Exercise instructions
Reproduce the data exactly.

Top of Dataset

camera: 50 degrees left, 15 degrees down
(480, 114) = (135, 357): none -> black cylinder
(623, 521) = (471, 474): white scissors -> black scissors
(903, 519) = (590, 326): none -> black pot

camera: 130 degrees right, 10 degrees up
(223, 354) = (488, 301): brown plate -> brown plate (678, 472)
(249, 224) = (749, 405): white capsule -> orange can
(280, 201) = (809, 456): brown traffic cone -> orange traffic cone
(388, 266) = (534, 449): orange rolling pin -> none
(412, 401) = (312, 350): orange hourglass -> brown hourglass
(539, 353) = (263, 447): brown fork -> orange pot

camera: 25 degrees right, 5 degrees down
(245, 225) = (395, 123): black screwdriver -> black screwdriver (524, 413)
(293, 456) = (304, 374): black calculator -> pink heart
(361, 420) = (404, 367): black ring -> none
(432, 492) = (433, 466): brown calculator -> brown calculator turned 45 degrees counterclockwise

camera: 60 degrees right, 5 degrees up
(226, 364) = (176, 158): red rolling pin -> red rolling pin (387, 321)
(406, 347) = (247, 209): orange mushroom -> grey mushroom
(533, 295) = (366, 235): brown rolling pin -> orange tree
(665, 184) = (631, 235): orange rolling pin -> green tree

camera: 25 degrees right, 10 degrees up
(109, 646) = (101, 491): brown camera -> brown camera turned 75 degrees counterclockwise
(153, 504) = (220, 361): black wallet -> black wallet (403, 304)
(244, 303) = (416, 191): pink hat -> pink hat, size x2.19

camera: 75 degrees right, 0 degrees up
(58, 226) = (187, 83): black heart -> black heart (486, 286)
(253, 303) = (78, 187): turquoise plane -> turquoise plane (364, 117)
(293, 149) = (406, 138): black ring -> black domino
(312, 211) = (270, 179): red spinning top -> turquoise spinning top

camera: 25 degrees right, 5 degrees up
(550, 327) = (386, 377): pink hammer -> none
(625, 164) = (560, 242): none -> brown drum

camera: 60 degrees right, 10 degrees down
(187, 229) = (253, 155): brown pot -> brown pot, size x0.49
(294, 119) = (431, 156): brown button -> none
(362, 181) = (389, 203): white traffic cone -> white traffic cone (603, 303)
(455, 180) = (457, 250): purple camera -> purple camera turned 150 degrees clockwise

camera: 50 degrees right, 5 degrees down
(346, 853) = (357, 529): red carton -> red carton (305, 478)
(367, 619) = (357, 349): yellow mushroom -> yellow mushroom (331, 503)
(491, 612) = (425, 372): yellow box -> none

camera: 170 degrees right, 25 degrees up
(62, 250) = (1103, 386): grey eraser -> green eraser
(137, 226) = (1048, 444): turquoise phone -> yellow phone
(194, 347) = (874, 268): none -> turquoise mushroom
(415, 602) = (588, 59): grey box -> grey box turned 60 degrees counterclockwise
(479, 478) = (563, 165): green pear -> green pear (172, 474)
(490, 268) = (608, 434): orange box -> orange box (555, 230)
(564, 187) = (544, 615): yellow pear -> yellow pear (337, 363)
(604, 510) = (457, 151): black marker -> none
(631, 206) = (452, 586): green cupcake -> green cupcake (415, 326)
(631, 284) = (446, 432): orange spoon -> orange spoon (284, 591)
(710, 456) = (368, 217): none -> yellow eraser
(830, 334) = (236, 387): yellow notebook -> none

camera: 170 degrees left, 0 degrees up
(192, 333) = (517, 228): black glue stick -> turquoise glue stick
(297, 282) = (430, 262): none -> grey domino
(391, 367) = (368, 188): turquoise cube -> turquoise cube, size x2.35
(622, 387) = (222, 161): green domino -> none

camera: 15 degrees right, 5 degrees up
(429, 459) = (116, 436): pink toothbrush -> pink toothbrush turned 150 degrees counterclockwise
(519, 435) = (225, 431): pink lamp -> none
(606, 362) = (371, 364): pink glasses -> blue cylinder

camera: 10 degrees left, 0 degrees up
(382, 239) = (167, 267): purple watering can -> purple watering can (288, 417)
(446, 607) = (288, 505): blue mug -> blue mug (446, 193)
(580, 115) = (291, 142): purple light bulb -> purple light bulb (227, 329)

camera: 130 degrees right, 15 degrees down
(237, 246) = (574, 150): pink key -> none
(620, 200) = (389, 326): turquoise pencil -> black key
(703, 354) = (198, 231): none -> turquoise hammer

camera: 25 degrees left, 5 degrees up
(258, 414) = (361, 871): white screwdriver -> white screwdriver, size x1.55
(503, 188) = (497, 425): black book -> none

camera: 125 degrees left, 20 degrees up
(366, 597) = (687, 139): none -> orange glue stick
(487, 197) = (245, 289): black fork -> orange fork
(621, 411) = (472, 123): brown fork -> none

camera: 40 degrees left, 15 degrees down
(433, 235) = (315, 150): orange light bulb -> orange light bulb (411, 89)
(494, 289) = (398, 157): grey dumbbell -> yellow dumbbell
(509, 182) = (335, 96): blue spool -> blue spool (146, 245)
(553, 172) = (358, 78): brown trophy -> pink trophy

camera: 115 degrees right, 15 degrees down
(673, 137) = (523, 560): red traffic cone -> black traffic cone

Bottom of Dataset

Output for this task
camera: 50 degrees left, 15 degrees down
(480, 114) = (135, 357): none -> black cylinder
(623, 521) = (471, 474): white scissors -> black scissors
(903, 519) = (590, 326): none -> black pot

camera: 130 degrees right, 10 degrees up
(223, 354) = (488, 301): brown plate -> brown plate (678, 472)
(249, 224) = (749, 405): white capsule -> orange can
(280, 201) = (809, 456): brown traffic cone -> orange traffic cone
(388, 266) = (534, 449): orange rolling pin -> none
(412, 401) = (312, 350): orange hourglass -> brown hourglass
(539, 353) = (263, 447): brown fork -> orange pot

camera: 25 degrees right, 5 degrees down
(245, 225) = (395, 123): black screwdriver -> black screwdriver (524, 413)
(293, 456) = (304, 374): black calculator -> pink heart
(361, 420) = (404, 367): black ring -> none
(432, 492) = (433, 466): brown calculator -> brown calculator turned 45 degrees counterclockwise

camera: 60 degrees right, 5 degrees up
(226, 364) = (176, 158): red rolling pin -> red rolling pin (387, 321)
(406, 347) = (247, 209): orange mushroom -> grey mushroom
(533, 295) = (366, 235): brown rolling pin -> orange tree
(665, 184) = (631, 235): orange rolling pin -> green tree

camera: 25 degrees right, 10 degrees up
(109, 646) = (101, 491): brown camera -> brown camera turned 75 degrees counterclockwise
(153, 504) = (220, 361): black wallet -> black wallet (403, 304)
(244, 303) = (416, 191): pink hat -> pink hat, size x2.19

camera: 75 degrees right, 0 degrees up
(58, 226) = (187, 83): black heart -> black heart (486, 286)
(253, 303) = (78, 187): turquoise plane -> turquoise plane (364, 117)
(293, 149) = (406, 138): black ring -> black domino
(312, 211) = (270, 179): red spinning top -> turquoise spinning top

camera: 25 degrees right, 5 degrees up
(550, 327) = (386, 377): pink hammer -> none
(625, 164) = (560, 242): none -> brown drum

camera: 60 degrees right, 10 degrees down
(187, 229) = (253, 155): brown pot -> brown pot, size x0.49
(294, 119) = (431, 156): brown button -> none
(362, 181) = (389, 203): white traffic cone -> white traffic cone (603, 303)
(455, 180) = (457, 250): purple camera -> purple camera turned 150 degrees clockwise

camera: 50 degrees right, 5 degrees down
(346, 853) = (357, 529): red carton -> red carton (305, 478)
(367, 619) = (357, 349): yellow mushroom -> yellow mushroom (331, 503)
(491, 612) = (425, 372): yellow box -> none

camera: 170 degrees right, 25 degrees up
(62, 250) = (1103, 386): grey eraser -> green eraser
(137, 226) = (1048, 444): turquoise phone -> yellow phone
(194, 347) = (874, 268): none -> turquoise mushroom
(415, 602) = (588, 59): grey box -> grey box turned 60 degrees counterclockwise
(479, 478) = (563, 165): green pear -> green pear (172, 474)
(490, 268) = (608, 434): orange box -> orange box (555, 230)
(564, 187) = (544, 615): yellow pear -> yellow pear (337, 363)
(604, 510) = (457, 151): black marker -> none
(631, 206) = (452, 586): green cupcake -> green cupcake (415, 326)
(631, 284) = (446, 432): orange spoon -> orange spoon (284, 591)
(710, 456) = (368, 217): none -> yellow eraser
(830, 334) = (236, 387): yellow notebook -> none

camera: 170 degrees left, 0 degrees up
(192, 333) = (517, 228): black glue stick -> turquoise glue stick
(297, 282) = (430, 262): none -> grey domino
(391, 367) = (368, 188): turquoise cube -> turquoise cube, size x2.35
(622, 387) = (222, 161): green domino -> none

camera: 15 degrees right, 5 degrees up
(429, 459) = (116, 436): pink toothbrush -> pink toothbrush turned 150 degrees counterclockwise
(519, 435) = (225, 431): pink lamp -> none
(606, 362) = (371, 364): pink glasses -> blue cylinder

camera: 10 degrees left, 0 degrees up
(382, 239) = (167, 267): purple watering can -> purple watering can (288, 417)
(446, 607) = (288, 505): blue mug -> blue mug (446, 193)
(580, 115) = (291, 142): purple light bulb -> purple light bulb (227, 329)

camera: 130 degrees right, 15 degrees down
(237, 246) = (574, 150): pink key -> none
(620, 200) = (389, 326): turquoise pencil -> black key
(703, 354) = (198, 231): none -> turquoise hammer

camera: 25 degrees left, 5 degrees up
(258, 414) = (361, 871): white screwdriver -> white screwdriver, size x1.55
(503, 188) = (497, 425): black book -> none

camera: 125 degrees left, 20 degrees up
(366, 597) = (687, 139): none -> orange glue stick
(487, 197) = (245, 289): black fork -> orange fork
(621, 411) = (472, 123): brown fork -> none

camera: 40 degrees left, 15 degrees down
(433, 235) = (315, 150): orange light bulb -> orange light bulb (411, 89)
(494, 289) = (398, 157): grey dumbbell -> yellow dumbbell
(509, 182) = (335, 96): blue spool -> blue spool (146, 245)
(553, 172) = (358, 78): brown trophy -> pink trophy

camera: 115 degrees right, 15 degrees down
(673, 137) = (523, 560): red traffic cone -> black traffic cone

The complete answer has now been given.